> Exercise goal: An exact copy of the listing is required, with its pictures removed.

> Given records:
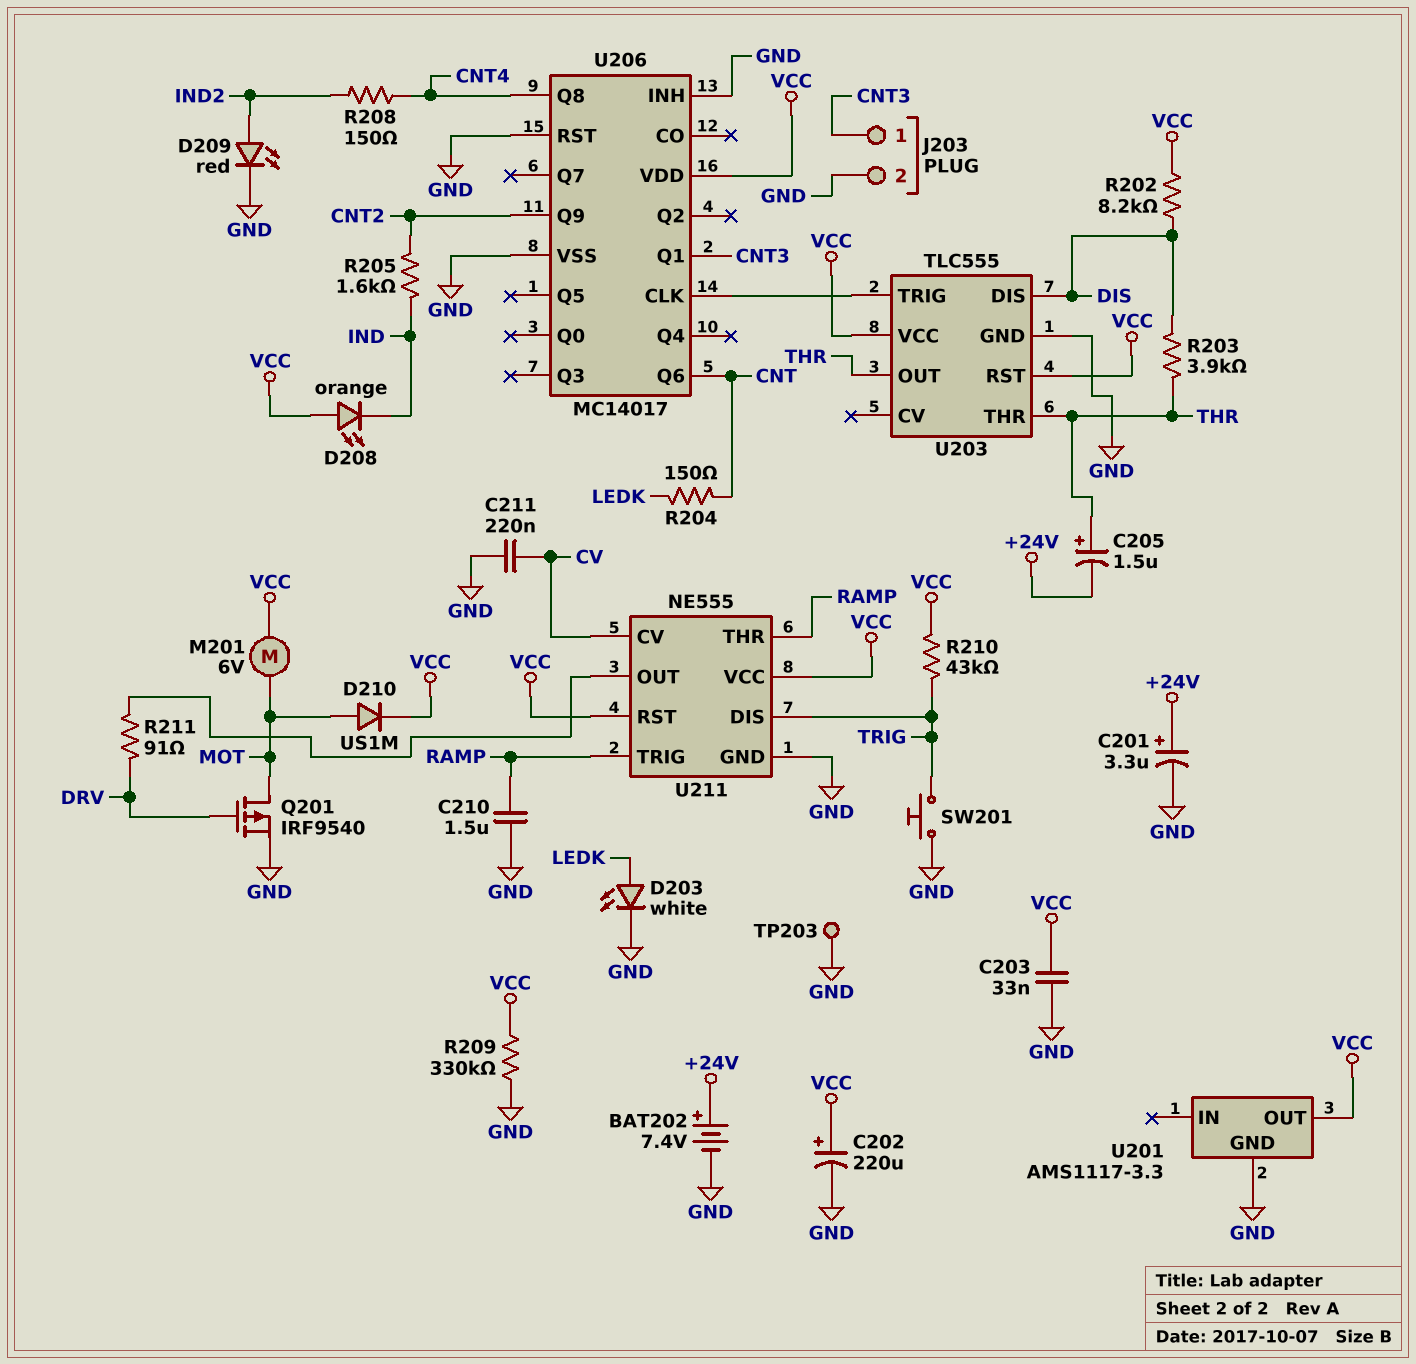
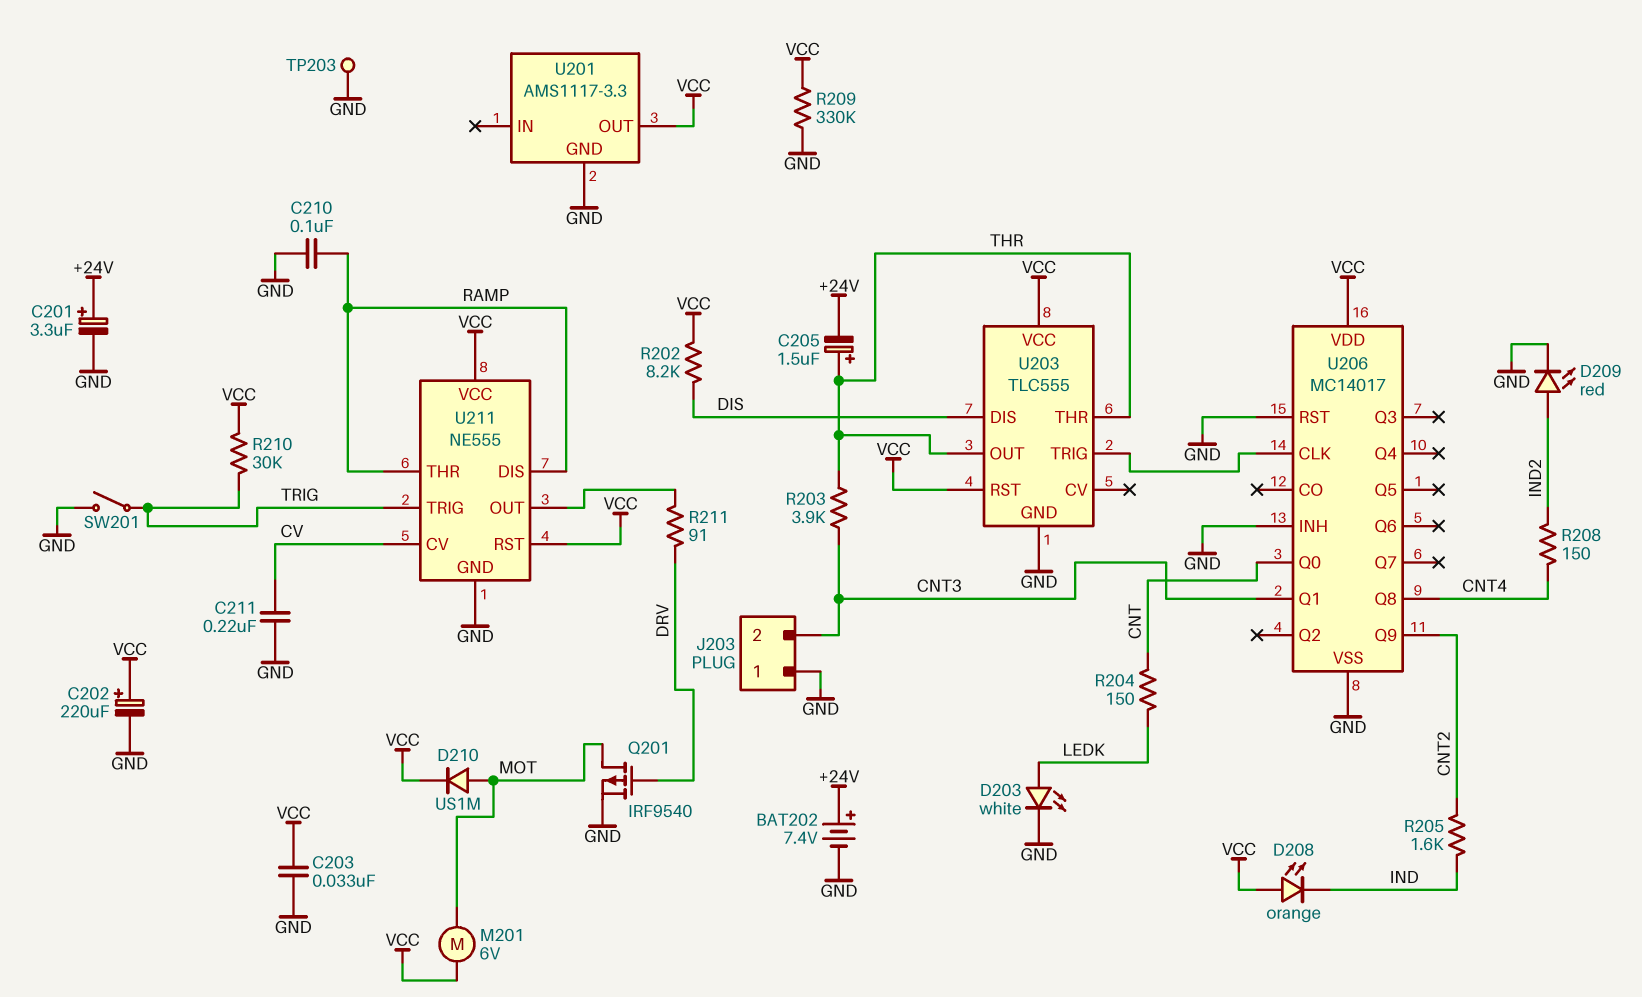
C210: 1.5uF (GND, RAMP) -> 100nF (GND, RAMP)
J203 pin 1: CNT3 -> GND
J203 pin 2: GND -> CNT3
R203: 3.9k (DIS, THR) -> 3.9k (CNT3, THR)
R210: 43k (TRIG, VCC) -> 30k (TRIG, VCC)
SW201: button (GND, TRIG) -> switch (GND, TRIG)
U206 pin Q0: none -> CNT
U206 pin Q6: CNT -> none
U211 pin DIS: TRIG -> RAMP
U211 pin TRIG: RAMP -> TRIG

> Solution for this exercise:
C210: 1.5uF (GND, RAMP) -> 100nF (GND, RAMP)
J203 pin 1: CNT3 -> GND
J203 pin 2: GND -> CNT3
R203: 3.9k (DIS, THR) -> 3.9k (CNT3, THR)
R210: 43k (TRIG, VCC) -> 30k (TRIG, VCC)
SW201: button (GND, TRIG) -> switch (GND, TRIG)
U206 pin Q0: none -> CNT
U206 pin Q6: CNT -> none
U211 pin DIS: TRIG -> RAMP
U211 pin TRIG: RAMP -> TRIG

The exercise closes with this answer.